— WHAT THE EXERCISE ASKS —
Copy, from the data below, each line that has the word "orange".

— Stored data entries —
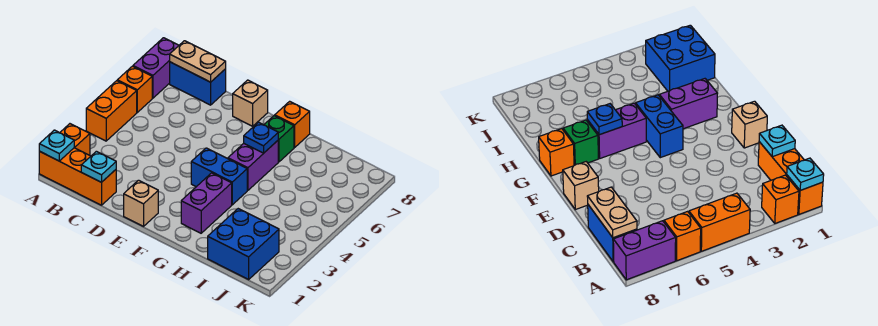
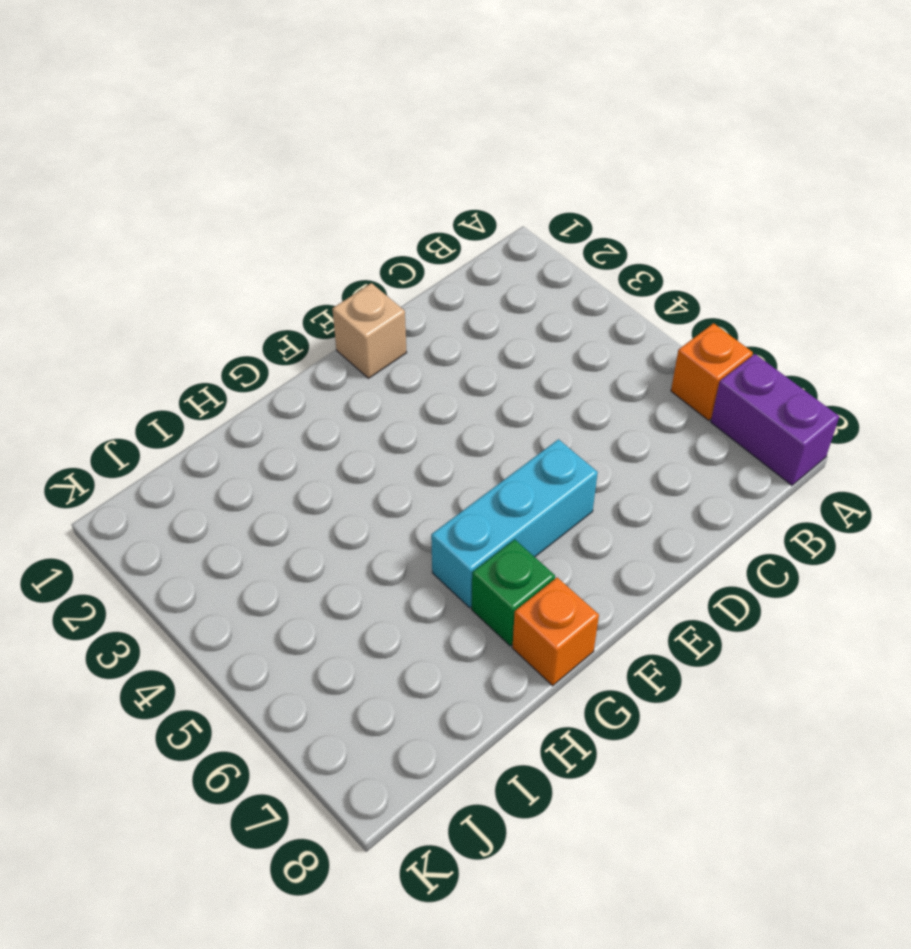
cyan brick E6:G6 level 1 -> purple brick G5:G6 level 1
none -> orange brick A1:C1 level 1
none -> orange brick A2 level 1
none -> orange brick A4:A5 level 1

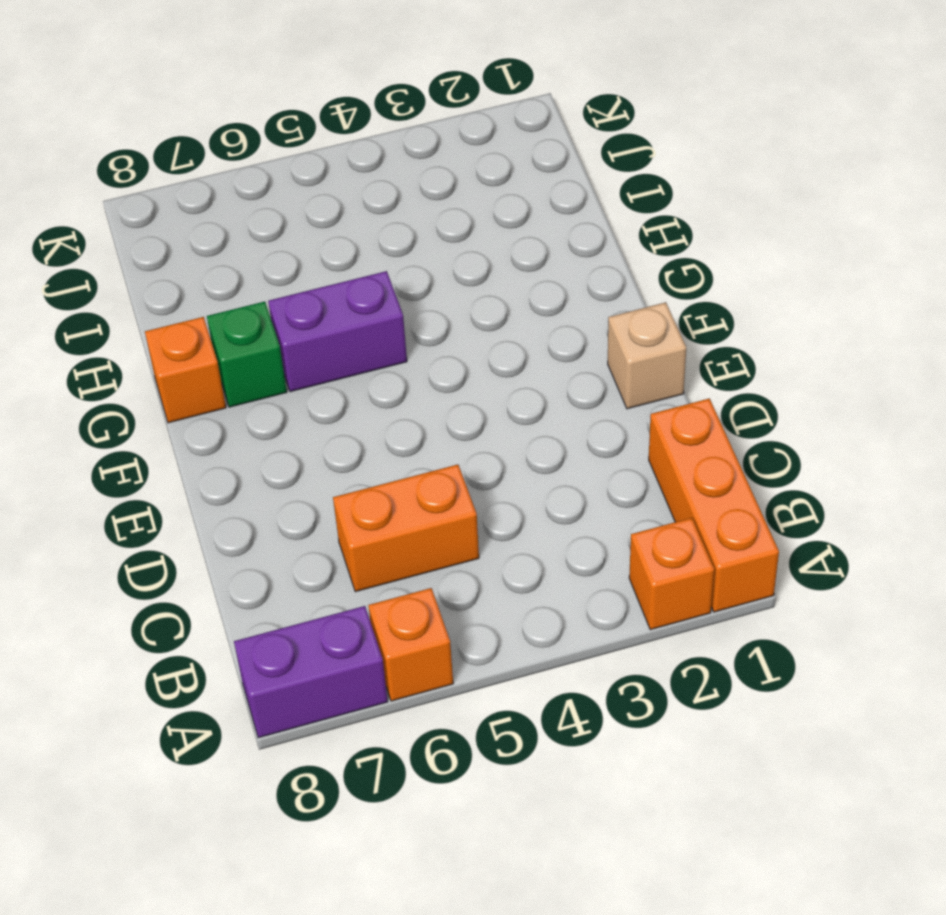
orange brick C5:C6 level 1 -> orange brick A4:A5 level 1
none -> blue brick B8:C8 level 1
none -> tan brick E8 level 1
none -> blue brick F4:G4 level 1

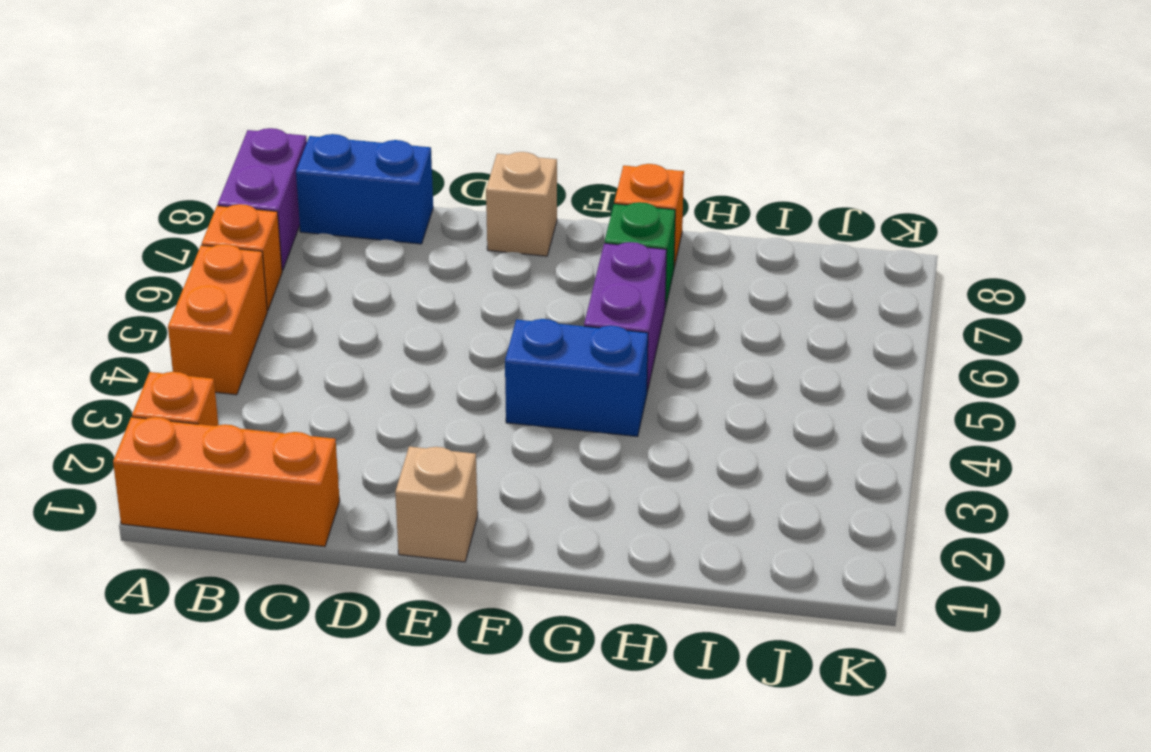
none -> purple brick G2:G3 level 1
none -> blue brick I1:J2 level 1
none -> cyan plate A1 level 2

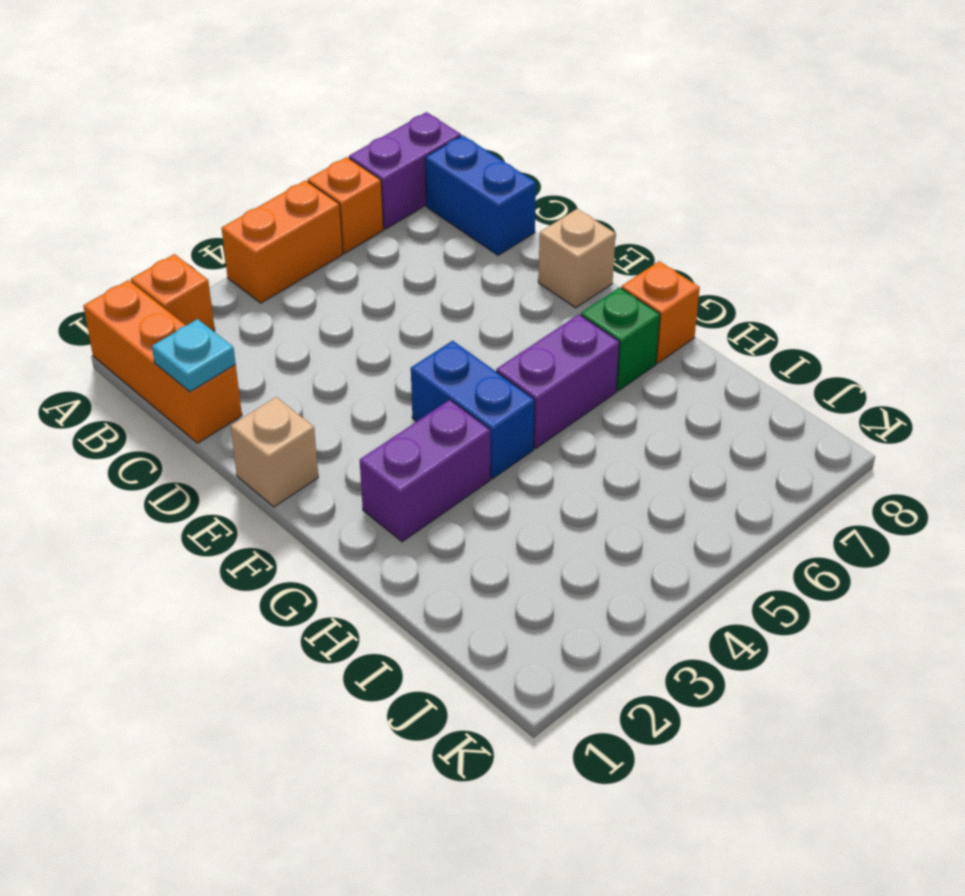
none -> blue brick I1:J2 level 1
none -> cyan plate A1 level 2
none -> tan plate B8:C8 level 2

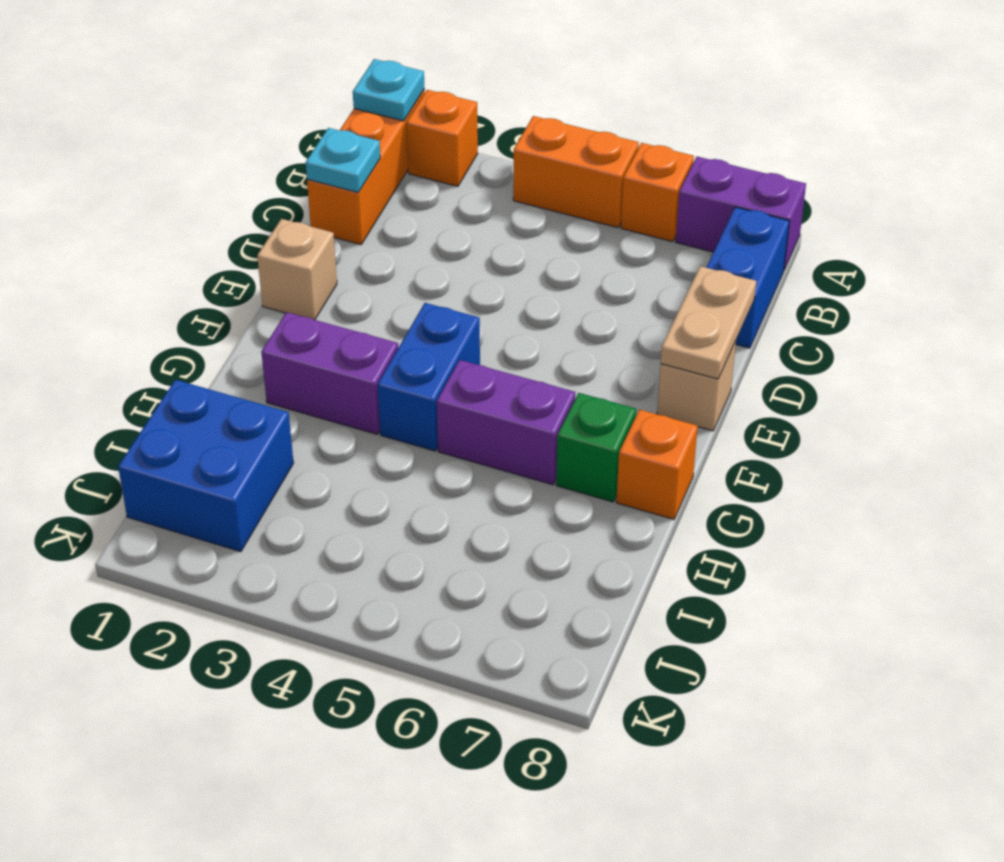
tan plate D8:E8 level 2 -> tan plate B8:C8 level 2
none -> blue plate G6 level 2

— WRITTEN SOLUTION —
none -> orange brick A1:C1 level 1
none -> orange brick A2 level 1
none -> orange brick A4:A5 level 1
orange brick C5:C6 level 1 -> orange brick A4:A5 level 1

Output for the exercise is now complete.